What to do:
Would you print the records below from the first line through the line containing "old: box/purple", skipping the pictures?

Provided entries:
--- START ---

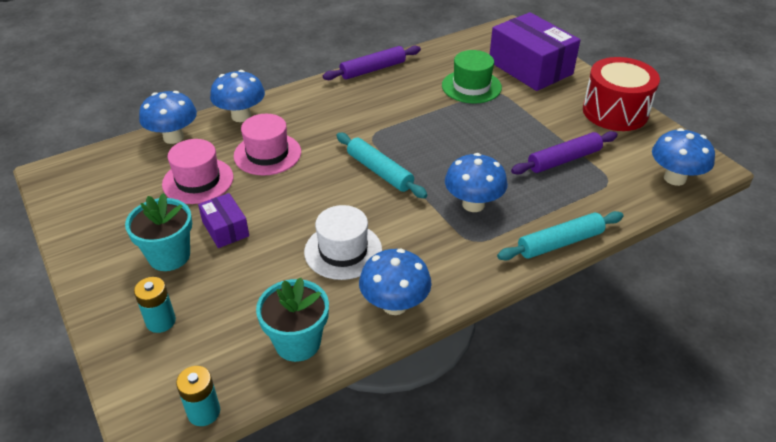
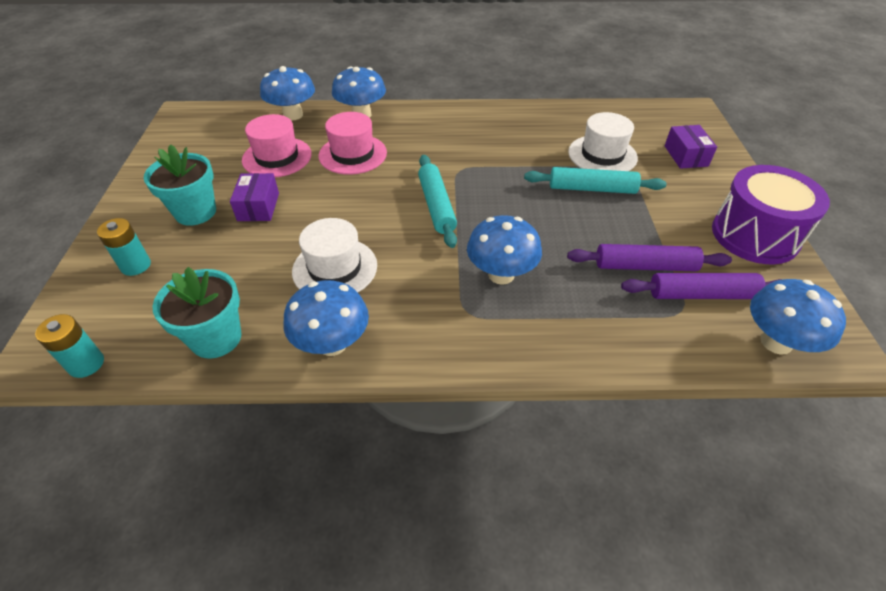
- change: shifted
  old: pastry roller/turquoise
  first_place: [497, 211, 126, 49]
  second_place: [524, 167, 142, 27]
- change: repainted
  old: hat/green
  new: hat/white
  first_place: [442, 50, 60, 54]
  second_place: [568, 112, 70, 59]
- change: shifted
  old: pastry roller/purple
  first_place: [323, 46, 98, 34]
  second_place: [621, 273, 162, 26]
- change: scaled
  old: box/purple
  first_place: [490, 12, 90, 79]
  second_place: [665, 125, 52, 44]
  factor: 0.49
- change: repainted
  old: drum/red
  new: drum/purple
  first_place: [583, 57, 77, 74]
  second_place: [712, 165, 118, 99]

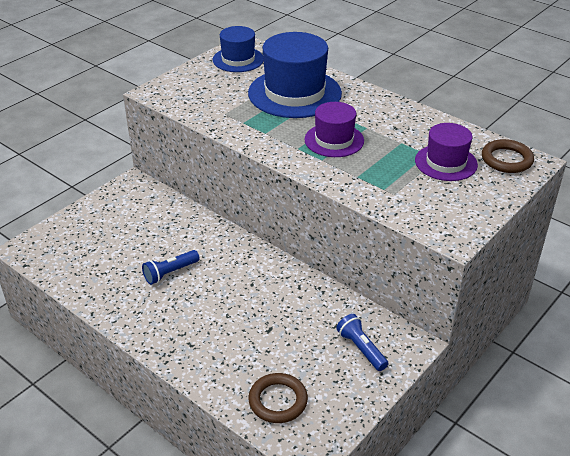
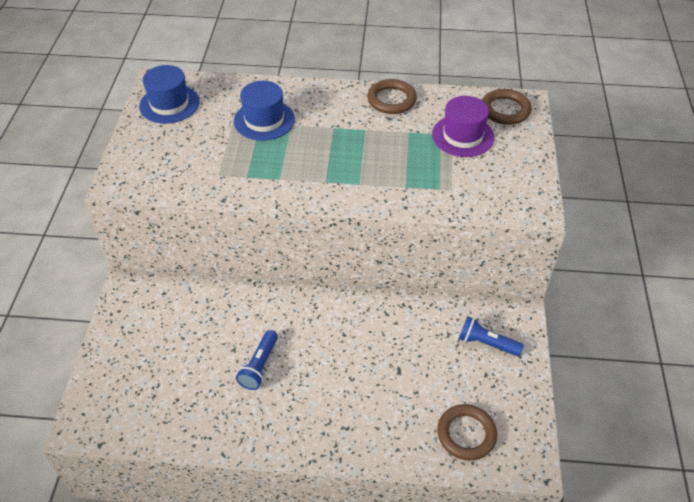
- change: scaled
  old: hat/blue
  first_place: [248, 32, 94, 86]
  second_place: [234, 81, 61, 60]
  factor: 0.59
- change: new
  new: ring/dark brown
  second_place: [367, 79, 50, 35]
- change: gone
  old: hat/purple
  first_place: [304, 102, 60, 55]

--- END ---

Reply to the task:
- change: shifted
  old: pastry roller/turquoise
  first_place: [497, 211, 126, 49]
  second_place: [524, 167, 142, 27]
- change: repainted
  old: hat/green
  new: hat/white
  first_place: [442, 50, 60, 54]
  second_place: [568, 112, 70, 59]
- change: shifted
  old: pastry roller/purple
  first_place: [323, 46, 98, 34]
  second_place: [621, 273, 162, 26]
- change: scaled
  old: box/purple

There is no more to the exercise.